[Dataset entries]

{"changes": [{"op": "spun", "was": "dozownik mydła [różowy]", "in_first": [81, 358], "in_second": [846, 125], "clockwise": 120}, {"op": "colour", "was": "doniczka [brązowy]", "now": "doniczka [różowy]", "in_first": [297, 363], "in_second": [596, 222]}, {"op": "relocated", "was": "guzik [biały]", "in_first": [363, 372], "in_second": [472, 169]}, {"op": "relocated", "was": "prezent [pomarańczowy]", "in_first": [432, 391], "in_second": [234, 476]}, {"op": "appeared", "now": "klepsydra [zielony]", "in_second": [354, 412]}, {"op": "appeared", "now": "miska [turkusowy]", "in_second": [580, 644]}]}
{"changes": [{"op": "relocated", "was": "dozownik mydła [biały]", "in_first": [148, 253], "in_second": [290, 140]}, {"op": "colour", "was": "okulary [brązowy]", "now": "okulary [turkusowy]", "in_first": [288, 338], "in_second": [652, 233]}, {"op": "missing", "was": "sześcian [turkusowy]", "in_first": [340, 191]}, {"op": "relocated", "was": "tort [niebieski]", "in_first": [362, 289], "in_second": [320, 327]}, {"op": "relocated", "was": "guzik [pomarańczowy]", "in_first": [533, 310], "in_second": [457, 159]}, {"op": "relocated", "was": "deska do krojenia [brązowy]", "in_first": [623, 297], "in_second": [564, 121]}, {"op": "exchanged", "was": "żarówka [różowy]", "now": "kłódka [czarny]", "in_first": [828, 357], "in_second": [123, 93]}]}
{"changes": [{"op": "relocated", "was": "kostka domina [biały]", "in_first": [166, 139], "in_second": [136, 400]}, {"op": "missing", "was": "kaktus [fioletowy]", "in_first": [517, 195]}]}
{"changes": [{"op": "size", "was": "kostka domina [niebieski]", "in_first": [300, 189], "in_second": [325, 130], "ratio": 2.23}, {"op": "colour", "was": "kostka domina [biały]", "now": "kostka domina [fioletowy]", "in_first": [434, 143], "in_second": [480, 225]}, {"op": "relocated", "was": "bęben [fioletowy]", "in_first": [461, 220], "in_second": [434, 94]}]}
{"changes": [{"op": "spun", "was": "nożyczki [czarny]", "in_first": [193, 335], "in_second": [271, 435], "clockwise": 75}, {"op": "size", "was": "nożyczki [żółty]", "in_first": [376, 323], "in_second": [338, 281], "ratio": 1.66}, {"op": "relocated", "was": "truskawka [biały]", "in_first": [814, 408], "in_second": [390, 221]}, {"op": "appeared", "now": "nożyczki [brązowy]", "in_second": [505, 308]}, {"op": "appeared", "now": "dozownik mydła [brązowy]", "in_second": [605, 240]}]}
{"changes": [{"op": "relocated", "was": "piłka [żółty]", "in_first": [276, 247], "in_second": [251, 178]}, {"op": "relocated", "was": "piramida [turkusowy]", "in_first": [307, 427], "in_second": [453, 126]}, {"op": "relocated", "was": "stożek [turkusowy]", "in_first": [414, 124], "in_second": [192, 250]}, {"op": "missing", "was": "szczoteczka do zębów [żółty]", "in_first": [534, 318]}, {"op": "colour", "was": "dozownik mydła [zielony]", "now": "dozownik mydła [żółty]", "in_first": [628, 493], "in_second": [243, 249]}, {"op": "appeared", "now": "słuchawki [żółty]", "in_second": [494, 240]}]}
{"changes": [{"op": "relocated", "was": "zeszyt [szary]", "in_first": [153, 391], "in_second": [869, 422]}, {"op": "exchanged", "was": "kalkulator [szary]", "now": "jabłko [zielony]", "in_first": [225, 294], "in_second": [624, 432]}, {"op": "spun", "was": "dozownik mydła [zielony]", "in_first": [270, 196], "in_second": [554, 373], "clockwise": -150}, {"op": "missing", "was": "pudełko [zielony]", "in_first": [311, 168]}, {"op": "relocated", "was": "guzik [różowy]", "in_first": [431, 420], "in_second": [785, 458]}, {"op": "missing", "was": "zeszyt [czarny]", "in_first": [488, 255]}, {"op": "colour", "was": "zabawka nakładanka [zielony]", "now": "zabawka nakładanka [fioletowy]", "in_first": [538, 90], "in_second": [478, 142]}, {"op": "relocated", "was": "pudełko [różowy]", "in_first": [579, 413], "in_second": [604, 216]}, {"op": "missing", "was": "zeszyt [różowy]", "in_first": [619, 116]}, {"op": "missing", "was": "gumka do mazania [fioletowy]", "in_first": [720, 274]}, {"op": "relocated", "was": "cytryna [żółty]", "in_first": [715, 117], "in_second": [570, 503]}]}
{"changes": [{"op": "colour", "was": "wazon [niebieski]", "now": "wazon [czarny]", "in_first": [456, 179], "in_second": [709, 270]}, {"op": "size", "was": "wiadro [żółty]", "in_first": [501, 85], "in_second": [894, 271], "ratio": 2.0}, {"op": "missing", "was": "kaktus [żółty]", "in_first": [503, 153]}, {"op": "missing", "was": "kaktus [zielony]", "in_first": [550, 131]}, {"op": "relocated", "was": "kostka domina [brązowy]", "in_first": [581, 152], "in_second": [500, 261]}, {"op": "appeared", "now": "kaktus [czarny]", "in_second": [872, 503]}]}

Problem details:
Could you copy out every record above exactly as it appears?

Response:
{"changes": [{"op": "spun", "was": "dozownik mydła [różowy]", "in_first": [81, 358], "in_second": [846, 125], "clockwise": 120}, {"op": "colour", "was": "doniczka [brązowy]", "now": "doniczka [różowy]", "in_first": [297, 363], "in_second": [596, 222]}, {"op": "relocated", "was": "guzik [biały]", "in_first": [363, 372], "in_second": [472, 169]}, {"op": "relocated", "was": "prezent [pomarańczowy]", "in_first": [432, 391], "in_second": [234, 476]}, {"op": "appeared", "now": "klepsydra [zielony]", "in_second": [354, 412]}, {"op": "appeared", "now": "miska [turkusowy]", "in_second": [580, 644]}]}
{"changes": [{"op": "relocated", "was": "dozownik mydła [biały]", "in_first": [148, 253], "in_second": [290, 140]}, {"op": "colour", "was": "okulary [brązowy]", "now": "okulary [turkusowy]", "in_first": [288, 338], "in_second": [652, 233]}, {"op": "missing", "was": "sześcian [turkusowy]", "in_first": [340, 191]}, {"op": "relocated", "was": "tort [niebieski]", "in_first": [362, 289], "in_second": [320, 327]}, {"op": "relocated", "was": "guzik [pomarańczowy]", "in_first": [533, 310], "in_second": [457, 159]}, {"op": "relocated", "was": "deska do krojenia [brązowy]", "in_first": [623, 297], "in_second": [564, 121]}, {"op": "exchanged", "was": "żarówka [różowy]", "now": "kłódka [czarny]", "in_first": [828, 357], "in_second": [123, 93]}]}
{"changes": [{"op": "relocated", "was": "kostka domina [biały]", "in_first": [166, 139], "in_second": [136, 400]}, {"op": "missing", "was": "kaktus [fioletowy]", "in_first": [517, 195]}]}
{"changes": [{"op": "size", "was": "kostka domina [niebieski]", "in_first": [300, 189], "in_second": [325, 130], "ratio": 2.23}, {"op": "colour", "was": "kostka domina [biały]", "now": "kostka domina [fioletowy]", "in_first": [434, 143], "in_second": [480, 225]}, {"op": "relocated", "was": "bęben [fioletowy]", "in_first": [461, 220], "in_second": [434, 94]}]}
{"changes": [{"op": "spun", "was": "nożyczki [czarny]", "in_first": [193, 335], "in_second": [271, 435], "clockwise": 75}, {"op": "size", "was": "nożyczki [żółty]", "in_first": [376, 323], "in_second": [338, 281], "ratio": 1.66}, {"op": "relocated", "was": "truskawka [biały]", "in_first": [814, 408], "in_second": [390, 221]}, {"op": "appeared", "now": "nożyczki [brązowy]", "in_second": [505, 308]}, {"op": "appeared", "now": "dozownik mydła [brązowy]", "in_second": [605, 240]}]}
{"changes": [{"op": "relocated", "was": "piłka [żółty]", "in_first": [276, 247], "in_second": [251, 178]}, {"op": "relocated", "was": "piramida [turkusowy]", "in_first": [307, 427], "in_second": [453, 126]}, {"op": "relocated", "was": "stożek [turkusowy]", "in_first": [414, 124], "in_second": [192, 250]}, {"op": "missing", "was": "szczoteczka do zębów [żółty]", "in_first": [534, 318]}, {"op": "colour", "was": "dozownik mydła [zielony]", "now": "dozownik mydła [żółty]", "in_first": [628, 493], "in_second": [243, 249]}, {"op": "appeared", "now": "słuchawki [żółty]", "in_second": [494, 240]}]}
{"changes": [{"op": "relocated", "was": "zeszyt [szary]", "in_first": [153, 391], "in_second": [869, 422]}, {"op": "exchanged", "was": "kalkulator [szary]", "now": "jabłko [zielony]", "in_first": [225, 294], "in_second": [624, 432]}, {"op": "spun", "was": "dozownik mydła [zielony]", "in_first": [270, 196], "in_second": [554, 373], "clockwise": -150}, {"op": "missing", "was": "pudełko [zielony]", "in_first": [311, 168]}, {"op": "relocated", "was": "guzik [różowy]", "in_first": [431, 420], "in_second": [785, 458]}, {"op": "missing", "was": "zeszyt [czarny]", "in_first": [488, 255]}, {"op": "colour", "was": "zabawka nakładanka [zielony]", "now": "zabawka nakładanka [fioletowy]", "in_first": [538, 90], "in_second": [478, 142]}, {"op": "relocated", "was": "pudełko [różowy]", "in_first": [579, 413], "in_second": [604, 216]}, {"op": "missing", "was": "zeszyt [różowy]", "in_first": [619, 116]}, {"op": "missing", "was": "gumka do mazania [fioletowy]", "in_first": [720, 274]}, {"op": "relocated", "was": "cytryna [żółty]", "in_first": [715, 117], "in_second": [570, 503]}]}
{"changes": [{"op": "colour", "was": "wazon [niebieski]", "now": "wazon [czarny]", "in_first": [456, 179], "in_second": [709, 270]}, {"op": "size", "was": "wiadro [żółty]", "in_first": [501, 85], "in_second": [894, 271], "ratio": 2.0}, {"op": "missing", "was": "kaktus [żółty]", "in_first": [503, 153]}, {"op": "missing", "was": "kaktus [zielony]", "in_first": [550, 131]}, {"op": "relocated", "was": "kostka domina [brązowy]", "in_first": [581, 152], "in_second": [500, 261]}, {"op": "appeared", "now": "kaktus [czarny]", "in_second": [872, 503]}]}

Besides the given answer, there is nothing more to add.